_GOAL_:
Repeat the lines of the material below word for word, beginning with the line containing "57: 10:32 -> 10:31" and continuing through the last line of the material.

(Stored records)
* begin *
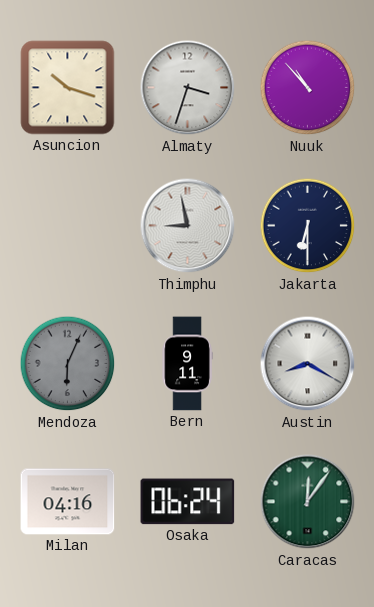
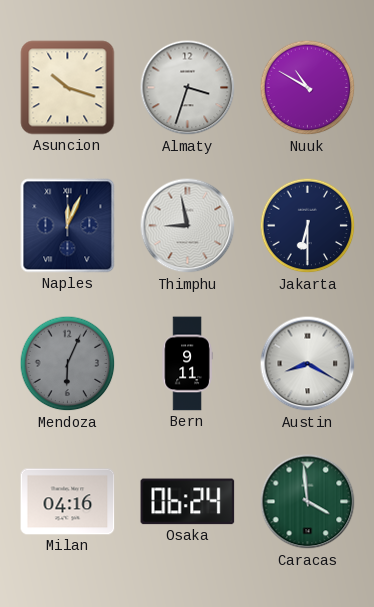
Nuuk: 10:53 -> 10:50
Naples: none -> 12:04
Caracas: 12:06 -> 3:59
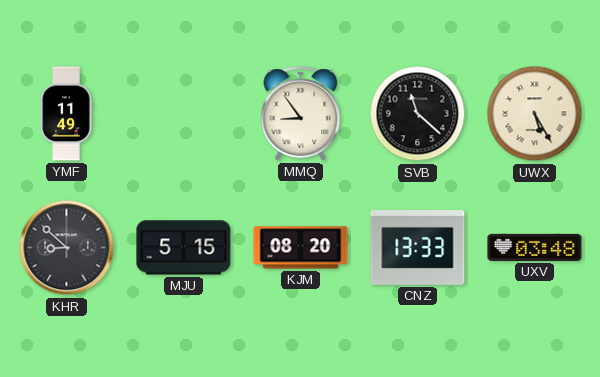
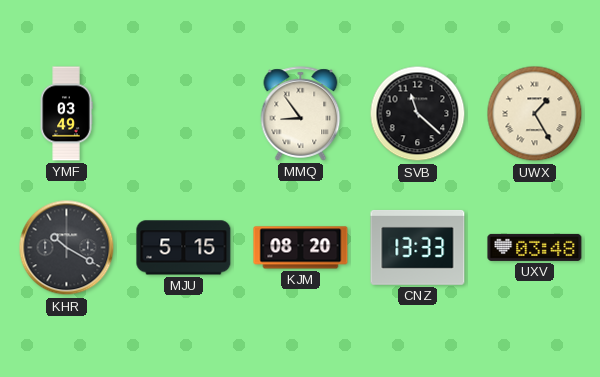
YMF: 11:49 -> 03:49
UWX: 5:25 -> 1:25
KHR: 8:52 -> 10:20
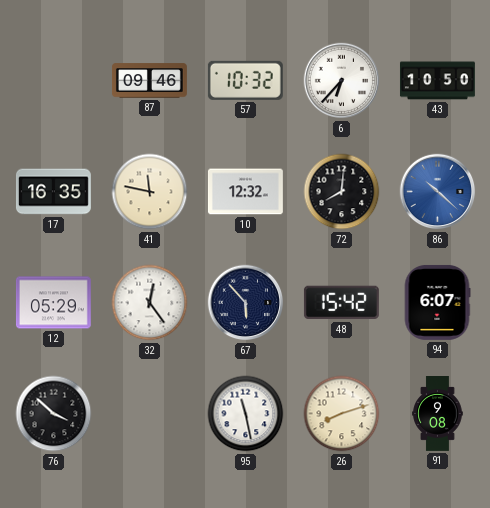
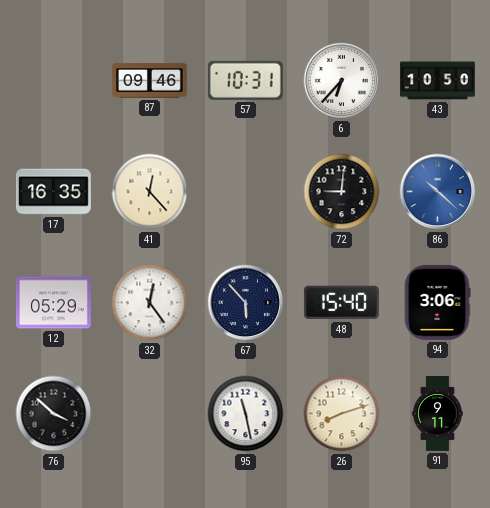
57: 10:32 -> 10:31
41: 11:47 -> 12:23
10: 12:32 -> none
72: 8:01 -> 9:01
48: 15:42 -> 15:40
94: 6:07 -> 3:06
91: 9:08 -> 9:11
* end *
_OUTPUT FOR THIS EXERCISE_:
57: 10:32 -> 10:31
41: 11:47 -> 12:23
10: 12:32 -> none
72: 8:01 -> 9:01
48: 15:42 -> 15:40
94: 6:07 -> 3:06
91: 9:08 -> 9:11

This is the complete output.